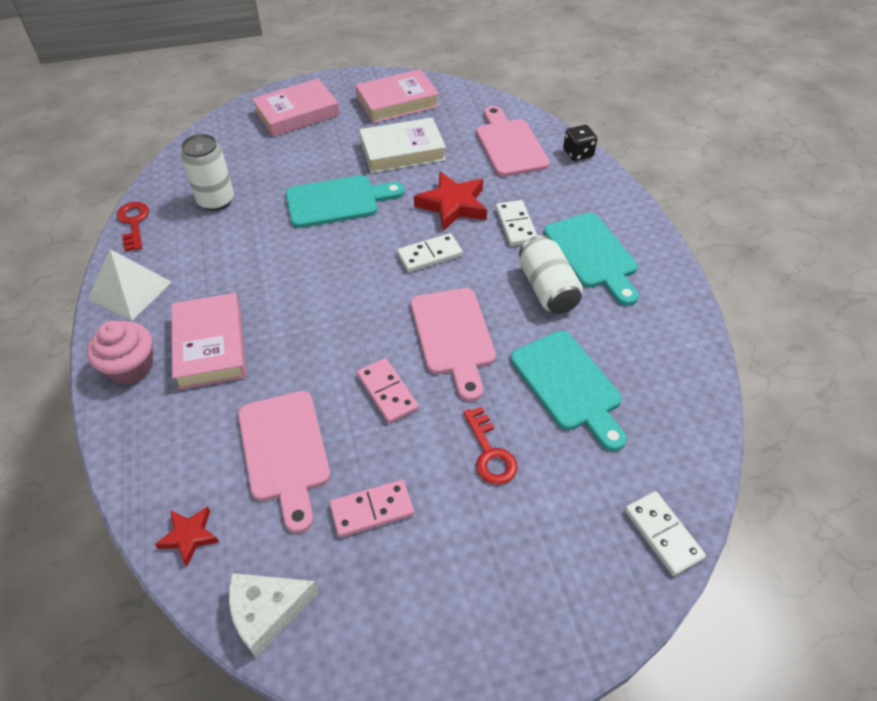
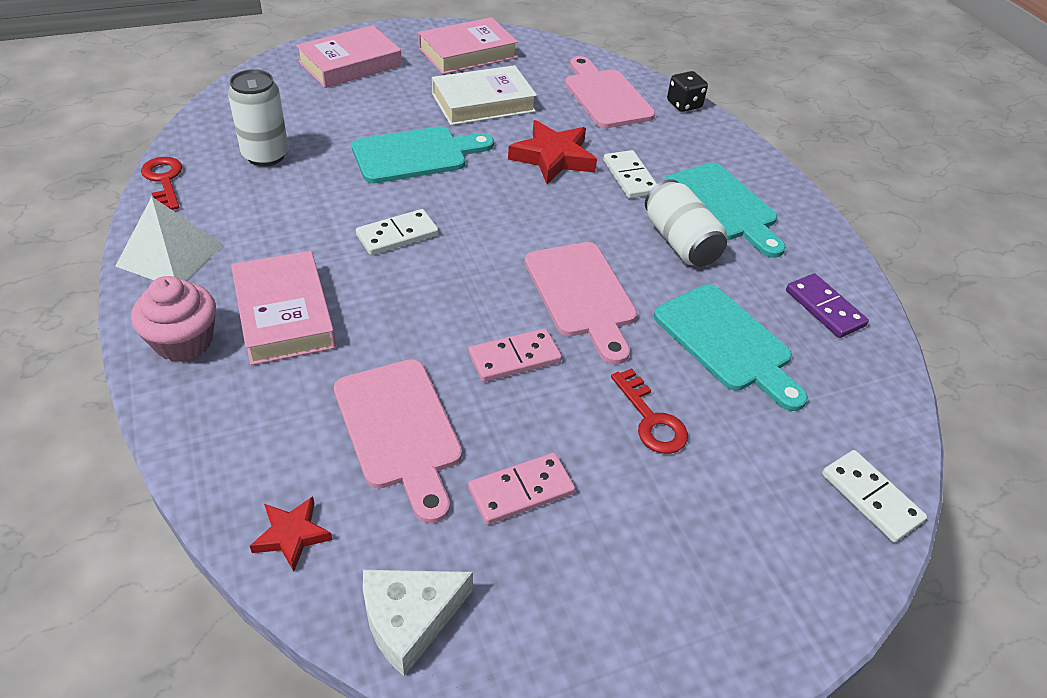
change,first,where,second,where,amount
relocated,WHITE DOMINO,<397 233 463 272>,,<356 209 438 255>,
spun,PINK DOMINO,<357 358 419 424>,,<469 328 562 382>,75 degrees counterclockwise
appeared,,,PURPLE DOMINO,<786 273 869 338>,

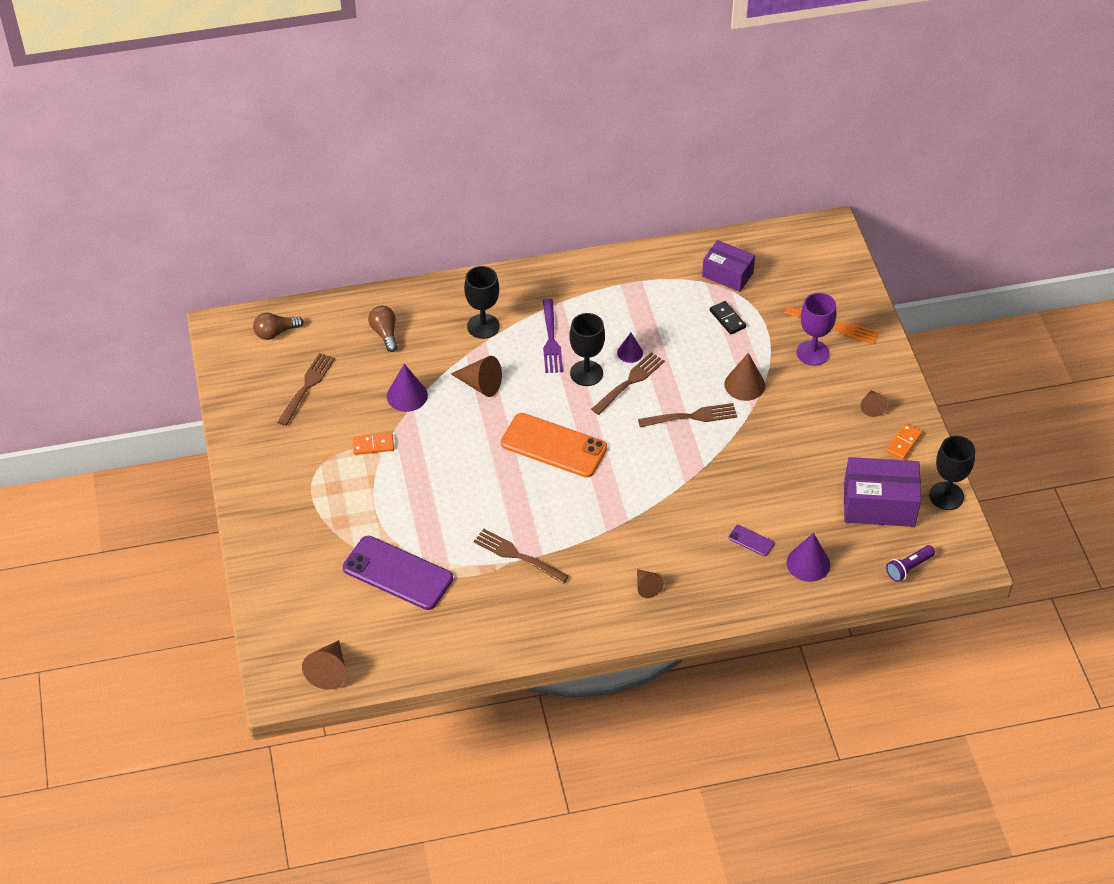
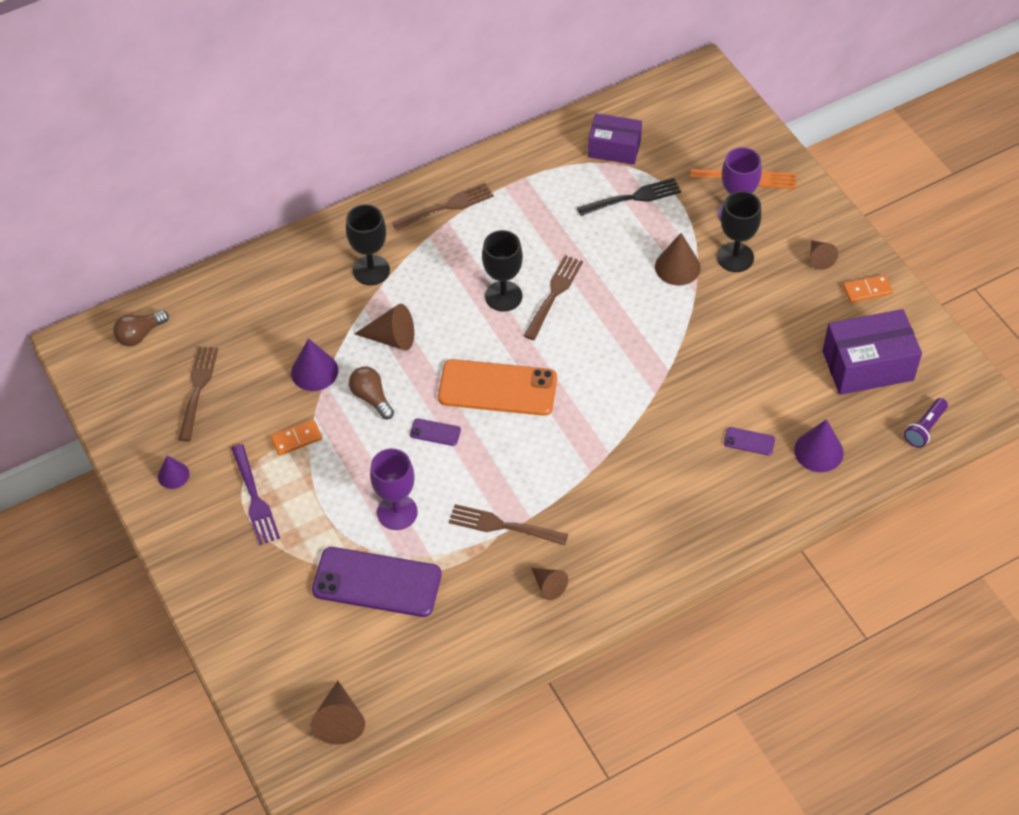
change,first,where,second,where,amount
relocated,PURPLE CONE,<617 333 643 363>,,<158 455 189 489>,
relocated,PURPLE FORK,<543 299 563 373>,,<231 444 280 545>,
relocated,BROWN LIGHT BULB,<368 305 398 352>,,<349 367 394 419>,
appeared,,,PURPLE GOBLET,<370 449 418 530>,
relocated,BROWN FORK,<638 403 737 427>,,<392 183 494 231>,
appeared,,,PURPLE PHONE,<410 418 461 446>,
relocated,BROWN CONE,<637 569 664 598>,,<531 568 568 600>,
exchanged,BLACK DOMINO,<710 301 746 334>,BLACK FORK,<577 178 681 216>,
relocated,BLACK GOBLET,<929 436 975 510>,,<717 191 762 272>,
spun,ORANGE DOMINO,<886 423 922 460>,,<843 275 893 303>,60 degrees clockwise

Aim of the exercise —
Nothing but the records above, exact and without pictures, should appear in the answer.

Completed task —
change,first,where,second,where,amount
relocated,WHITE DOMINO,<397 233 463 272>,,<356 209 438 255>,
spun,PINK DOMINO,<357 358 419 424>,,<469 328 562 382>,75 degrees counterclockwise
appeared,,,PURPLE DOMINO,<786 273 869 338>,

change,first,where,second,where,amount
relocated,PURPLE CONE,<617 333 643 363>,,<158 455 189 489>,
relocated,PURPLE FORK,<543 299 563 373>,,<231 444 280 545>,
relocated,BROWN LIGHT BULB,<368 305 398 352>,,<349 367 394 419>,
appeared,,,PURPLE GOBLET,<370 449 418 530>,
relocated,BROWN FORK,<638 403 737 427>,,<392 183 494 231>,
appeared,,,PURPLE PHONE,<410 418 461 446>,
relocated,BROWN CONE,<637 569 664 598>,,<531 568 568 600>,
exchanged,BLACK DOMINO,<710 301 746 334>,BLACK FORK,<577 178 681 216>,
relocated,BLACK GOBLET,<929 436 975 510>,,<717 191 762 272>,
spun,ORANGE DOMINO,<886 423 922 460>,,<843 275 893 303>,60 degrees clockwise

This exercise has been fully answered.